##### INPUT #####
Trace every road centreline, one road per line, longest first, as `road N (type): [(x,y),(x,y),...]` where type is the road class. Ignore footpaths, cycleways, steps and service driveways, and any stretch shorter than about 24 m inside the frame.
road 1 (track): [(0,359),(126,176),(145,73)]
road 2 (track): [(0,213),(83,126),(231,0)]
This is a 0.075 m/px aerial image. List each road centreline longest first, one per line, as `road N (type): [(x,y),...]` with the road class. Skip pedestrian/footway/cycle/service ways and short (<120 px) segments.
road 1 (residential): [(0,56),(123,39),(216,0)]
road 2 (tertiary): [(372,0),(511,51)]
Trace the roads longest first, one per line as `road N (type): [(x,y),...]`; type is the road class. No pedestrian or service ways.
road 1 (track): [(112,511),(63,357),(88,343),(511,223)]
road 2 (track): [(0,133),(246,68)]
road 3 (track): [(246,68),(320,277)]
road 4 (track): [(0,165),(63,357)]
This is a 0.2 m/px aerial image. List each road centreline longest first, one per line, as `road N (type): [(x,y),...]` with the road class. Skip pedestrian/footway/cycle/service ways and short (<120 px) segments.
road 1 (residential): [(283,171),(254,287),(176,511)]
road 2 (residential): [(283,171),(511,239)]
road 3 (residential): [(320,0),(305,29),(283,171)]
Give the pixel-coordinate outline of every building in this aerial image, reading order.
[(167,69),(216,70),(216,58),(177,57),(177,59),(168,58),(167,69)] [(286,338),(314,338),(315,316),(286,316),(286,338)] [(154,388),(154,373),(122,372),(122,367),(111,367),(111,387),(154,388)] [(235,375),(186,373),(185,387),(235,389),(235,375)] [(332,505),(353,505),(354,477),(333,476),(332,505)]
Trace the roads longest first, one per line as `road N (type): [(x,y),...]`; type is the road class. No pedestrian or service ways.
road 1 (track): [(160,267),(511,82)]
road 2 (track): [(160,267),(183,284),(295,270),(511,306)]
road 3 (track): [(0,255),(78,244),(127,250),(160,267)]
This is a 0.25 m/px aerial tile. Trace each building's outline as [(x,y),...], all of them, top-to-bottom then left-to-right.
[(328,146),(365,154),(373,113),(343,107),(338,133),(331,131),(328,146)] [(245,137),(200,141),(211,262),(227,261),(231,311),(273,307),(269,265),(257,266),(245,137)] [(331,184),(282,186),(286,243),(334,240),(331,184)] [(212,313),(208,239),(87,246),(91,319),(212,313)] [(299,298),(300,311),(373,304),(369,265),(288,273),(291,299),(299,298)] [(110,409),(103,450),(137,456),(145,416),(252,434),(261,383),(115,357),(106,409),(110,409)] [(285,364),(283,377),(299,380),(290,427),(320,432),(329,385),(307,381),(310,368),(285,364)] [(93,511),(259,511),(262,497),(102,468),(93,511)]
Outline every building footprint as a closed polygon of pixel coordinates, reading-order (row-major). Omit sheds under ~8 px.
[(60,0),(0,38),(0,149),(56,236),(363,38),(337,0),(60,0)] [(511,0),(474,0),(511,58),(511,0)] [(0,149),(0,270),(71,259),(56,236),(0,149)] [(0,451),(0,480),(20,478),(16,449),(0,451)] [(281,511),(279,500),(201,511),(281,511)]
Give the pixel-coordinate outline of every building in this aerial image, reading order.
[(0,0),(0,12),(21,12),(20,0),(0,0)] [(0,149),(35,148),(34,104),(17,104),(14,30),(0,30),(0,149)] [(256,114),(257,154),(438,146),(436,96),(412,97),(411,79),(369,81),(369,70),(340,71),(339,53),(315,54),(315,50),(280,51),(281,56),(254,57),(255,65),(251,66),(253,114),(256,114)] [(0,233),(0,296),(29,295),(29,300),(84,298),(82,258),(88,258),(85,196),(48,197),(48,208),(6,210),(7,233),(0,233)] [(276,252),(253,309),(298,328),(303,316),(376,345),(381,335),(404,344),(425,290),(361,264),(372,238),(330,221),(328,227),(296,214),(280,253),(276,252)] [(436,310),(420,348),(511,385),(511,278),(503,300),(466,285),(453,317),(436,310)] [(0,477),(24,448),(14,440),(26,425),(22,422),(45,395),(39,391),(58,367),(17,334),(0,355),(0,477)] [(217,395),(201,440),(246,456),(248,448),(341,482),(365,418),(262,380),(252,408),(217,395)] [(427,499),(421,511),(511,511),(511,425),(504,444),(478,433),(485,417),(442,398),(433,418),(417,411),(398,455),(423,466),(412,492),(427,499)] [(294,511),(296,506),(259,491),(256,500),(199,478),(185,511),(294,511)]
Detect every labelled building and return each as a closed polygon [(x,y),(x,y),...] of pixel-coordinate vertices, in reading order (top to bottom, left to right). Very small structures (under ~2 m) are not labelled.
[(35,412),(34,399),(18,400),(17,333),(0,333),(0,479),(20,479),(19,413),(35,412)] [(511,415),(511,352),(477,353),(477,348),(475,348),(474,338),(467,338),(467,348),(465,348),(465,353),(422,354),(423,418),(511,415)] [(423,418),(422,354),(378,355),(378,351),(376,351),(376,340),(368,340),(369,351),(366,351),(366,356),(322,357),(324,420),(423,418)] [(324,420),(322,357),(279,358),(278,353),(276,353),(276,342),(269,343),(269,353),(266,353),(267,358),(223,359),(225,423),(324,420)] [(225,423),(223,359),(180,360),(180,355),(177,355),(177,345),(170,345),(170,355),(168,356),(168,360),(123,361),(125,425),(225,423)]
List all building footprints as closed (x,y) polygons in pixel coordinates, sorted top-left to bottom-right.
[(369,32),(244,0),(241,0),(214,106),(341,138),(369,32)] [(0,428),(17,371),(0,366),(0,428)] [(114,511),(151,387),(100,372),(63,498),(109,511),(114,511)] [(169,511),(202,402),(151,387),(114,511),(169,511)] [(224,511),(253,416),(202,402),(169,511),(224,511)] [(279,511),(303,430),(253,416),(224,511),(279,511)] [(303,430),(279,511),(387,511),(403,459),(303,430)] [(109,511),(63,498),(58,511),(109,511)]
#####
# WHAT YOU NEED TO DO:
Recast all the rows above as a two-column CSV with the header instruction,output, giving one CSV line per row: the request goes under instruction and its answer under output. Put each value in double quotes and replace any line breaks inside it with spaces.

# TASK OUTPUT:
instruction,output
"Trace every road centreline, one road per line, longest first, as `road N (type): [(x,y),(x,y),...]` where type is the road class. Ignore footpaths, cycleways, steps and service driveways, and any stretch shorter than about 24 m inside the frame.","road 1 (track): [(0,359),(126,176),(145,73)] road 2 (track): [(0,213),(83,126),(231,0)]"
"This is a 0.075 m/px aerial image. List each road centreline longest first, one per line, as `road N (type): [(x,y),...]` with the road class. Skip pedestrian/footway/cycle/service ways and short (<120 px) segments.","road 1 (residential): [(0,56),(123,39),(216,0)] road 2 (tertiary): [(372,0),(511,51)]"
"Trace the roads longest first, one per line as `road N (type): [(x,y),...]`; type is the road class. No pedestrian or service ways.","road 1 (track): [(112,511),(63,357),(88,343),(511,223)] road 2 (track): [(0,133),(246,68)] road 3 (track): [(246,68),(320,277)] road 4 (track): [(0,165),(63,357)]"
"This is a 0.2 m/px aerial image. List each road centreline longest first, one per line, as `road N (type): [(x,y),...]` with the road class. Skip pedestrian/footway/cycle/service ways and short (<120 px) segments.","road 1 (residential): [(283,171),(254,287),(176,511)] road 2 (residential): [(283,171),(511,239)] road 3 (residential): [(320,0),(305,29),(283,171)]"
"Give the pixel-coordinate outline of every building in this aerial image, reading order.","[(167,69),(216,70),(216,58),(177,57),(177,59),(168,58),(167,69)] [(286,338),(314,338),(315,316),(286,316),(286,338)] [(154,388),(154,373),(122,372),(122,367),(111,367),(111,387),(154,388)] [(235,375),(186,373),(185,387),(235,389),(235,375)] [(332,505),(353,505),(354,477),(333,476),(332,505)]"
"Trace the roads longest first, one per line as `road N (type): [(x,y),...]`; type is the road class. No pedestrian or service ways.","road 1 (track): [(160,267),(511,82)] road 2 (track): [(160,267),(183,284),(295,270),(511,306)] road 3 (track): [(0,255),(78,244),(127,250),(160,267)]"
"This is a 0.25 m/px aerial tile. Trace each building's outline as [(x,y),...], all of them, top-to-bottom then left-to-right.","[(328,146),(365,154),(373,113),(343,107),(338,133),(331,131),(328,146)] [(245,137),(200,141),(211,262),(227,261),(231,311),(273,307),(269,265),(257,266),(245,137)] [(331,184),(282,186),(286,243),(334,240),(331,184)] [(212,313),(208,239),(87,246),(91,319),(212,313)] [(299,298),(300,311),(373,304),(369,265),(288,273),(291,299),(299,298)] [(110,409),(103,450),(137,456),(145,416),(252,434),(261,383),(115,357),(106,409),(110,409)] [(285,364),(283,377),(299,380),(290,427),(320,432),(329,385),(307,381),(310,368),(285,364)] [(93,511),(259,511),(262,497),(102,468),(93,511)]"
"Outline every building footprint as a closed polygon of pixel coordinates, reading-order (row-major). Omit sheds under ~8 px.","[(60,0),(0,38),(0,149),(56,236),(363,38),(337,0),(60,0)] [(511,0),(474,0),(511,58),(511,0)] [(0,149),(0,270),(71,259),(56,236),(0,149)] [(0,451),(0,480),(20,478),(16,449),(0,451)] [(281,511),(279,500),(201,511),(281,511)]"
"Give the pixel-coordinate outline of every building in this aerial image, reading order.","[(0,0),(0,12),(21,12),(20,0),(0,0)] [(0,149),(35,148),(34,104),(17,104),(14,30),(0,30),(0,149)] [(256,114),(257,154),(438,146),(436,96),(412,97),(411,79),(369,81),(369,70),(340,71),(339,53),(315,54),(315,50),(280,51),(281,56),(254,57),(255,65),(251,66),(253,114),(256,114)] [(0,233),(0,296),(29,295),(29,300),(84,298),(82,258),(88,258),(85,196),(48,197),(48,208),(6,210),(7,233),(0,233)] [(276,252),(253,309),(298,328),(303,316),(376,345),(381,335),(404,344),(425,290),(361,264),(372,238),(330,221),(328,227),(296,214),(280,253),(276,252)] [(436,310),(420,348),(511,385),(511,278),(503,300),(466,285),(453,317),(436,310)] [(0,477),(24,448),(14,440),(26,425),(22,422),(45,395),(39,391),(58,367),(17,334),(0,355),(0,477)] [(217,395),(201,440),(246,456),(248,448),(341,482),(365,418),(262,380),(252,408),(217,395)] [(427,499),(421,511),(511,511),(511,425),(504,444),(478,433),(485,417),(442,398),(433,418),(417,411),(398,455),(423,466),(412,492),(427,499)] [(294,511),(296,506),(259,491),(256,500),(199,478),(185,511),(294,511)]"
"Detect every labelled building and return each as a closed polygon [(x,y),(x,y),...] of pixel-coordinate vertices, in reading order (top to bottom, left to right). Very small structures (under ~2 m) are not labelled.","[(35,412),(34,399),(18,400),(17,333),(0,333),(0,479),(20,479),(19,413),(35,412)] [(511,415),(511,352),(477,353),(477,348),(475,348),(474,338),(467,338),(467,348),(465,348),(465,353),(422,354),(423,418),(511,415)] [(423,418),(422,354),(378,355),(378,351),(376,351),(376,340),(368,340),(369,351),(366,351),(366,356),(322,357),(324,420),(423,418)] [(324,420),(322,357),(279,358),(278,353),(276,353),(276,342),(269,343),(269,353),(266,353),(267,358),(223,359),(225,423),(324,420)] [(225,423),(223,359),(180,360),(180,355),(177,355),(177,345),(170,345),(170,355),(168,356),(168,360),(123,361),(125,425),(225,423)]"
"List all building footprints as closed (x,y) polygons in pixel coordinates, sorted top-left to bottom-right.","[(369,32),(244,0),(241,0),(214,106),(341,138),(369,32)] [(0,428),(17,371),(0,366),(0,428)] [(114,511),(151,387),(100,372),(63,498),(109,511),(114,511)] [(169,511),(202,402),(151,387),(114,511),(169,511)] [(224,511),(253,416),(202,402),(169,511),(224,511)] [(279,511),(303,430),(253,416),(224,511),(279,511)] [(303,430),(279,511),(387,511),(403,459),(303,430)] [(109,511),(63,498),(58,511),(109,511)]"